EXERCISE: Everything in the listing below should be written out again exactly, except the pictures.

DATASET EXTRACT:
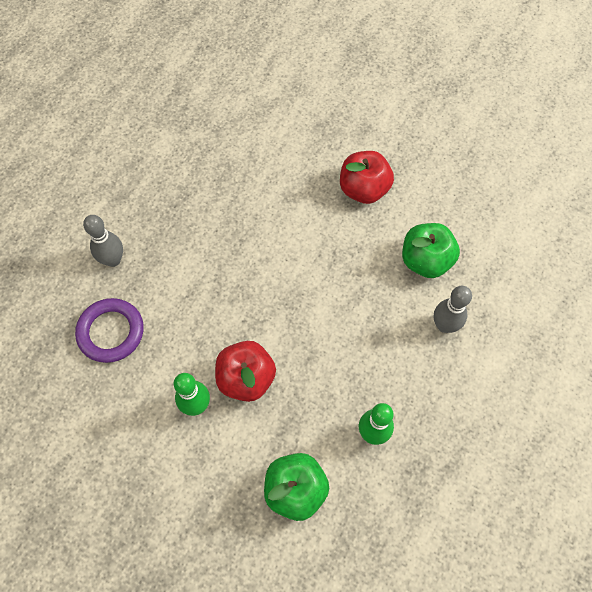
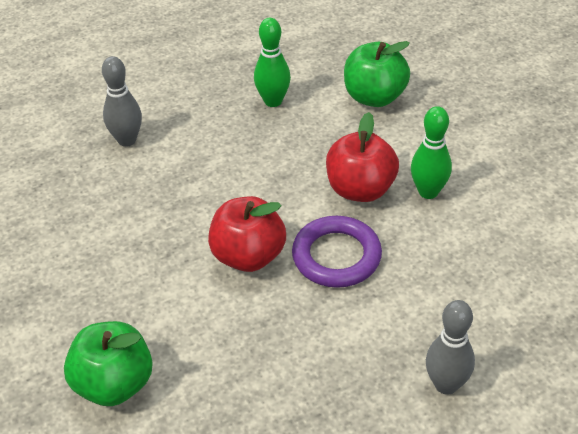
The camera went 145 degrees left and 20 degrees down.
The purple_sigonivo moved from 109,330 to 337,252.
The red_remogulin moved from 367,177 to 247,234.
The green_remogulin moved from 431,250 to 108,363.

OUTPUT FOR THIS TASK:
The camera went 145 degrees left and 20 degrees down.
The purple_sigonivo moved from 109,330 to 337,252.
The red_remogulin moved from 367,177 to 247,234.
The green_remogulin moved from 431,250 to 108,363.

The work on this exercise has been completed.